The response should consist of every line below, restated exactly, with no pictures.

____ Source material

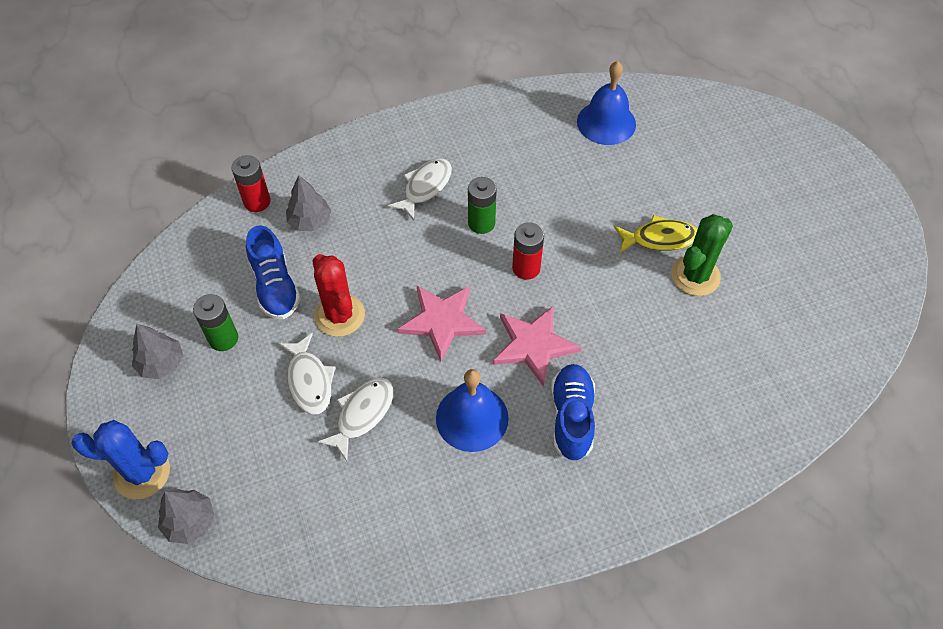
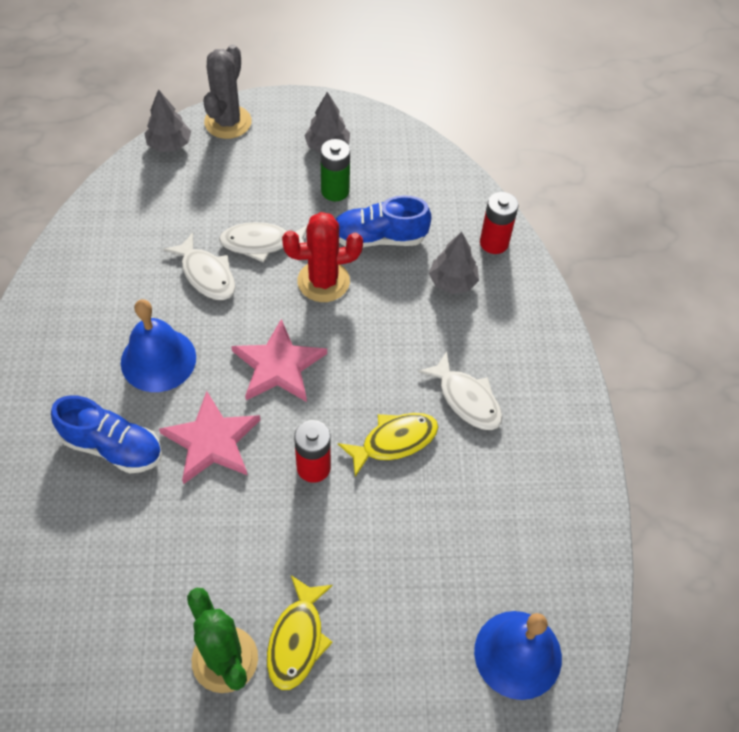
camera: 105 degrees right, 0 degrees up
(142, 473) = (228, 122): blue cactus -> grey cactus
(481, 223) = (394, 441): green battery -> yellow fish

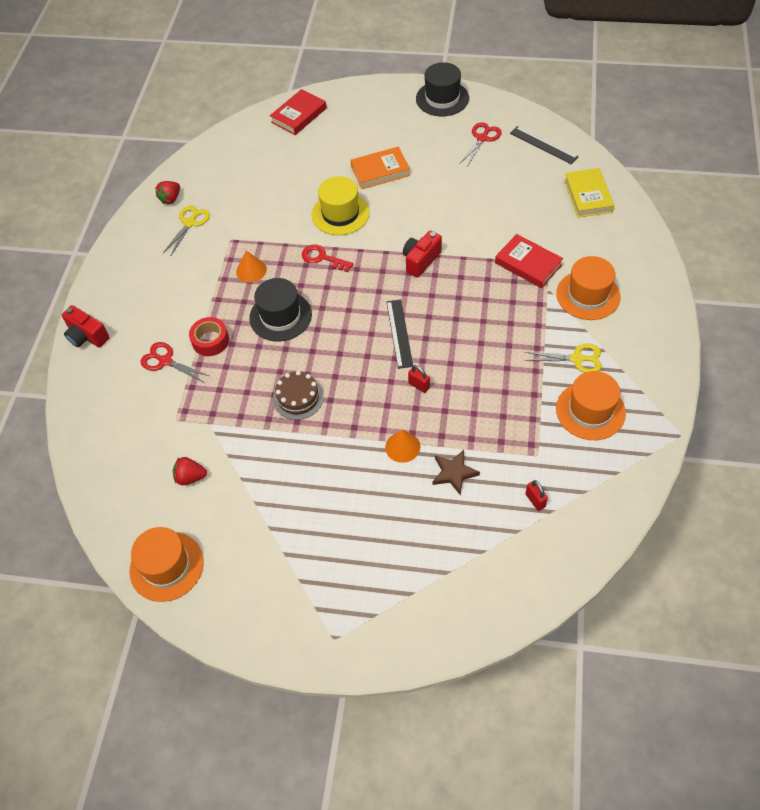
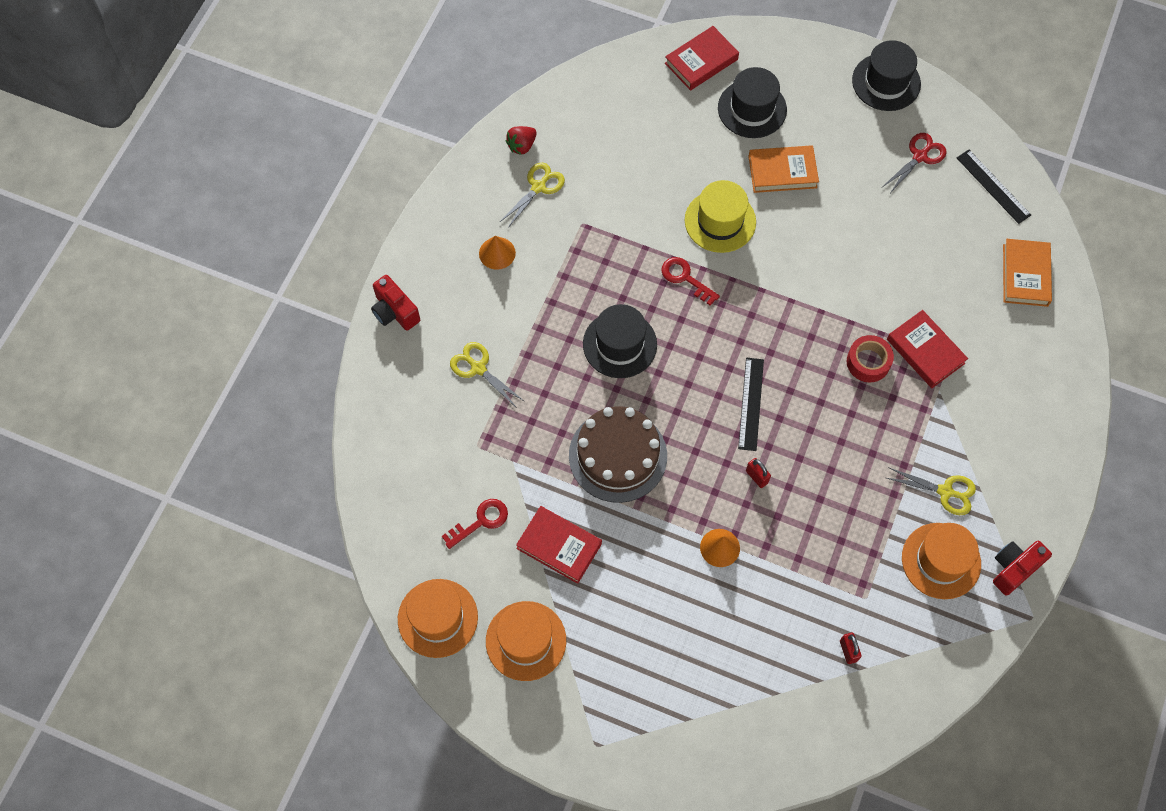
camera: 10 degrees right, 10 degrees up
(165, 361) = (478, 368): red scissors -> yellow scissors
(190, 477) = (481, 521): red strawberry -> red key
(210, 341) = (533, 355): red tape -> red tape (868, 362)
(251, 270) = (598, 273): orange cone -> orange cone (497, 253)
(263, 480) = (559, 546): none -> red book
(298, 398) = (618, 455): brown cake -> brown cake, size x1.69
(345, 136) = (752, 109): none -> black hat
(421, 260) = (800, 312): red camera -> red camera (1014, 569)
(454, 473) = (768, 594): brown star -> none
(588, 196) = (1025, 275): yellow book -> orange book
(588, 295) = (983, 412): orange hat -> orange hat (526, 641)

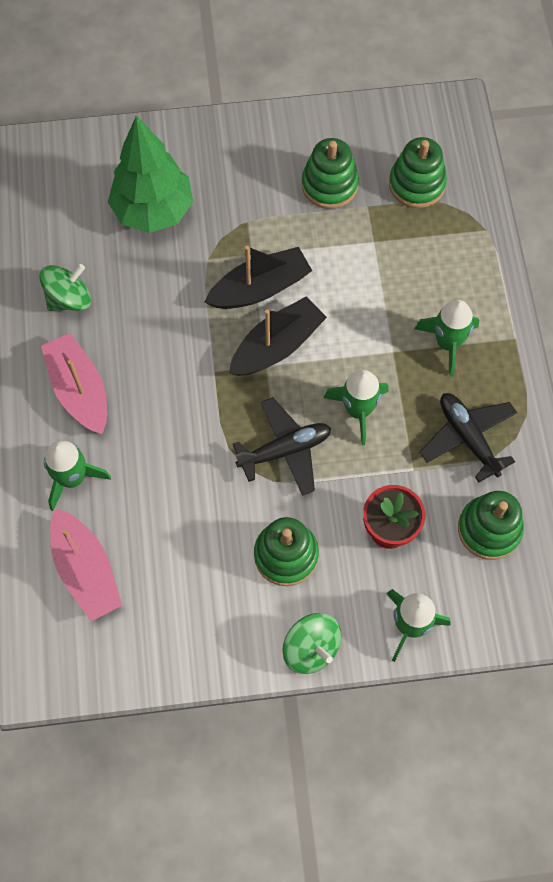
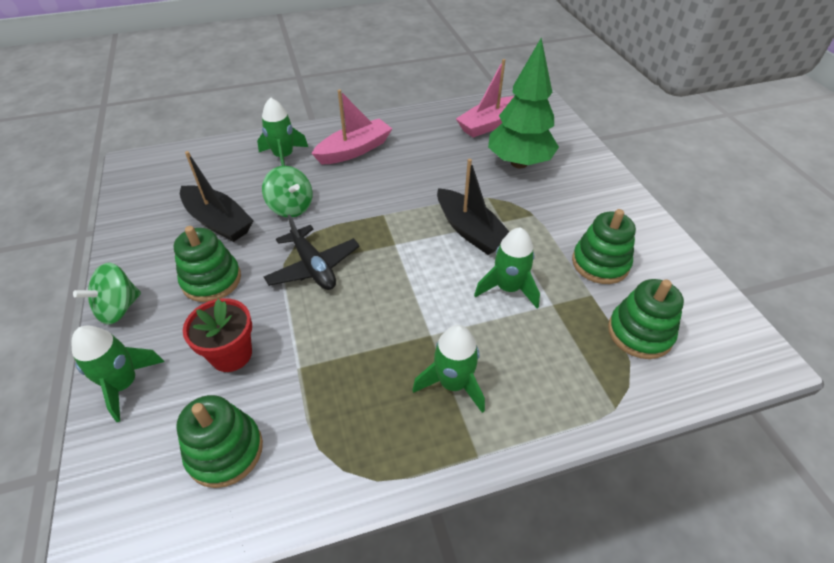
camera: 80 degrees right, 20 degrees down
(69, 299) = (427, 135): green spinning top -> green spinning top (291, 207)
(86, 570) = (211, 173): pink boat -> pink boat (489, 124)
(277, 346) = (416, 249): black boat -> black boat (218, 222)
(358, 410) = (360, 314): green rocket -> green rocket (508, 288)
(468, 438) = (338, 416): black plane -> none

________

▸ Result of the task
camera: 105 degrees right, 0 degrees up
(142, 473) = (228, 122): blue cactus -> grey cactus
(481, 223) = (394, 441): green battery -> yellow fish

camera: 10 degrees right, 10 degrees up
(165, 361) = (478, 368): red scissors -> yellow scissors
(190, 477) = (481, 521): red strawberry -> red key
(210, 341) = (533, 355): red tape -> red tape (868, 362)
(251, 270) = (598, 273): orange cone -> orange cone (497, 253)
(263, 480) = (559, 546): none -> red book
(298, 398) = (618, 455): brown cake -> brown cake, size x1.69
(345, 136) = (752, 109): none -> black hat
(421, 260) = (800, 312): red camera -> red camera (1014, 569)
(454, 473) = (768, 594): brown star -> none
(588, 196) = (1025, 275): yellow book -> orange book
(588, 295) = (983, 412): orange hat -> orange hat (526, 641)

camera: 80 degrees right, 20 degrees down
(69, 299) = (427, 135): green spinning top -> green spinning top (291, 207)
(86, 570) = (211, 173): pink boat -> pink boat (489, 124)
(277, 346) = (416, 249): black boat -> black boat (218, 222)
(358, 410) = (360, 314): green rocket -> green rocket (508, 288)
(468, 438) = (338, 416): black plane -> none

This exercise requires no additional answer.